### TASK BRIEF
Everything from the line containing "op=missing; was=cake/snow-white; in_first=233,91,304,150" through the line containing "camera_right=30 camera_up=10" should be repeated exactly, and nothing else from the data.

### MATERIAL FOR THIS TASK
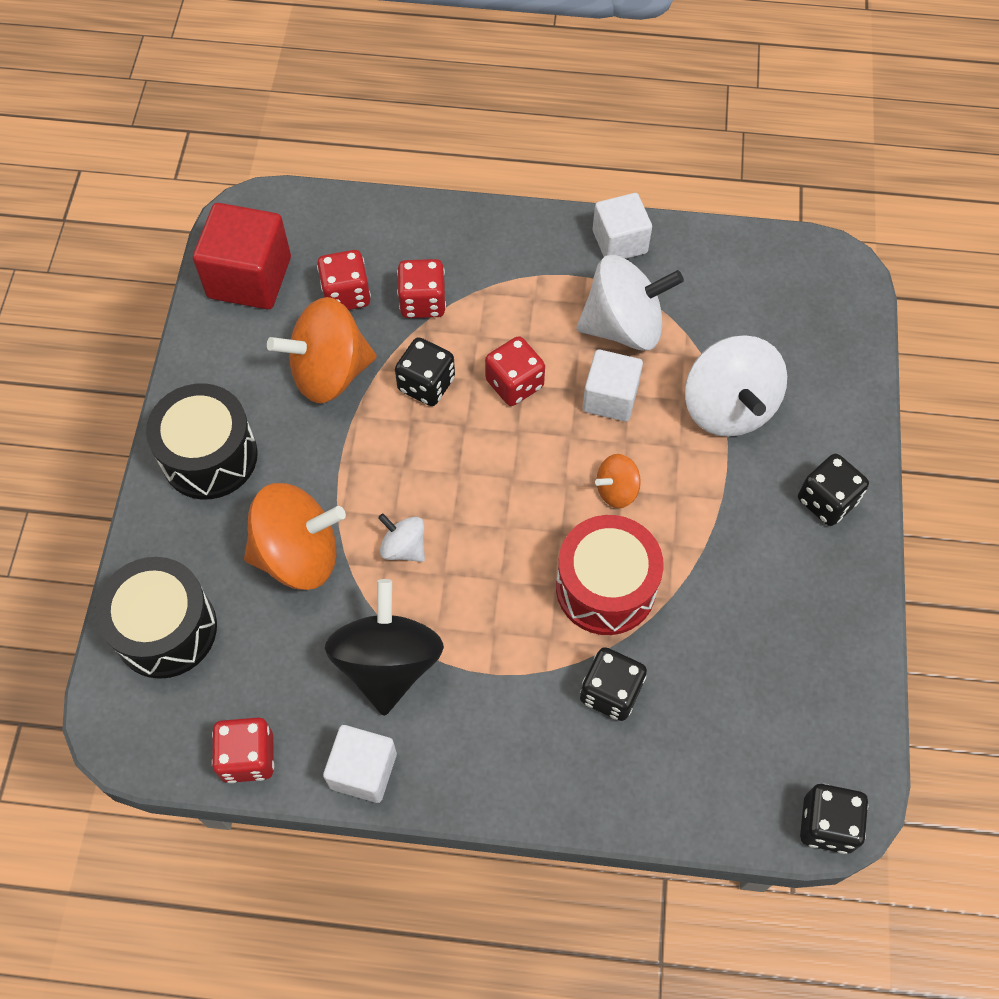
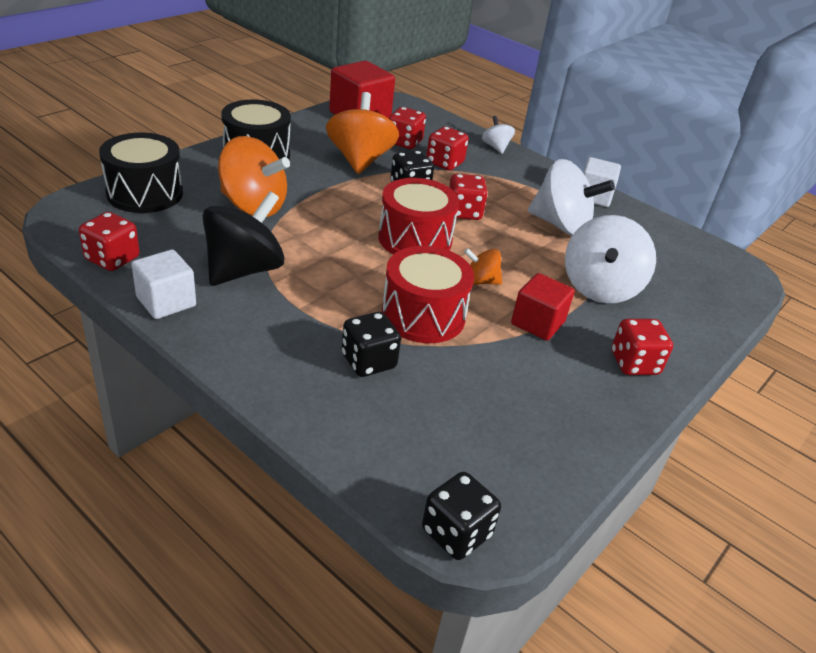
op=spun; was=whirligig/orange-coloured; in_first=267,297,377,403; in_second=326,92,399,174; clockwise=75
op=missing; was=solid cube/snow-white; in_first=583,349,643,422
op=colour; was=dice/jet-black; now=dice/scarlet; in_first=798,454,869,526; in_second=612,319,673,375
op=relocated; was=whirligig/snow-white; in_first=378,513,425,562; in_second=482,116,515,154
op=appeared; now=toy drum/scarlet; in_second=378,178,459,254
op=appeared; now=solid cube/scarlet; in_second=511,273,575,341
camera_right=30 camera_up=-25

...

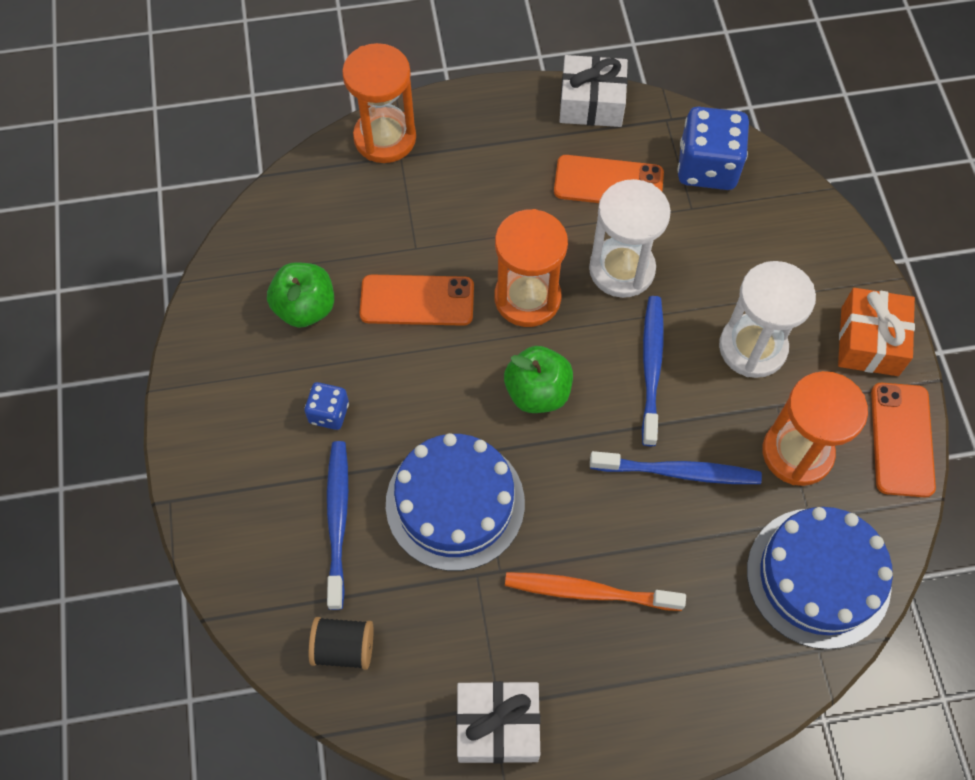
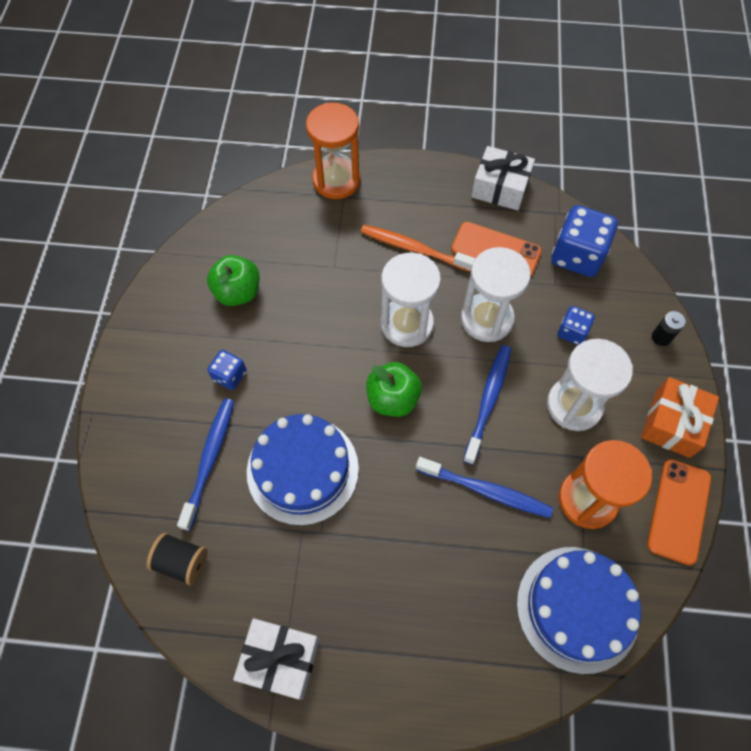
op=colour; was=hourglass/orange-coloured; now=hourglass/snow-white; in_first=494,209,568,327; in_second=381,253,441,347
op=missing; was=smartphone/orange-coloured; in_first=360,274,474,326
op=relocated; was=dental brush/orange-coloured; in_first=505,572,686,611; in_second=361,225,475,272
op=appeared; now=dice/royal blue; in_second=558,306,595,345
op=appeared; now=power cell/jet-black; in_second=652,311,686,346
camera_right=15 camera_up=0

...

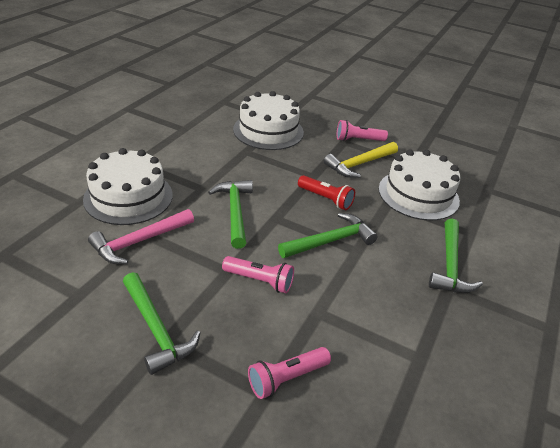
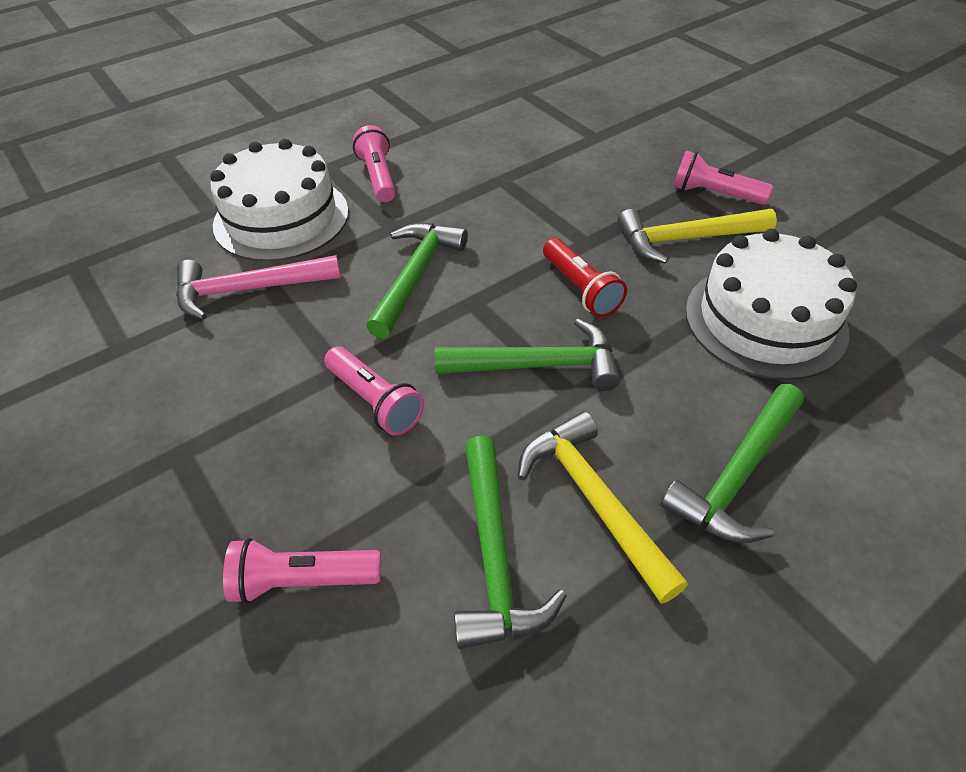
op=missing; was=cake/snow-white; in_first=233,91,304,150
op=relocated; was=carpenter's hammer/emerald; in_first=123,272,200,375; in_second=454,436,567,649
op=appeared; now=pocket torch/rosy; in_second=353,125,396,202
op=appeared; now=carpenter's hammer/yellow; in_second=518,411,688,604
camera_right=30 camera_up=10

### TASK ANSWER
op=missing; was=cake/snow-white; in_first=233,91,304,150
op=relocated; was=carpenter's hammer/emerald; in_first=123,272,200,375; in_second=454,436,567,649
op=appeared; now=pocket torch/rosy; in_second=353,125,396,202
op=appeared; now=carpenter's hammer/yellow; in_second=518,411,688,604
camera_right=30 camera_up=10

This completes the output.